SHORT PROBLEM => Locate each line in the material below that contains the string "triangle" and copy those lines. Treat uppercase and lowercase letters as distinct.
------------------------------------------------------------
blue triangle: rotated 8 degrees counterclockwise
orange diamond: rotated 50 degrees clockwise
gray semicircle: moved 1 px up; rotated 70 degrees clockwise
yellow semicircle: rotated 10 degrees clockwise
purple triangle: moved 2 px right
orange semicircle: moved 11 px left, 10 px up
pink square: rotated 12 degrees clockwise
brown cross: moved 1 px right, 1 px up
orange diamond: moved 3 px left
------------------------------------------------------------
SOLUTION =>
blue triangle: rotated 8 degrees counterclockwise
purple triangle: moved 2 px right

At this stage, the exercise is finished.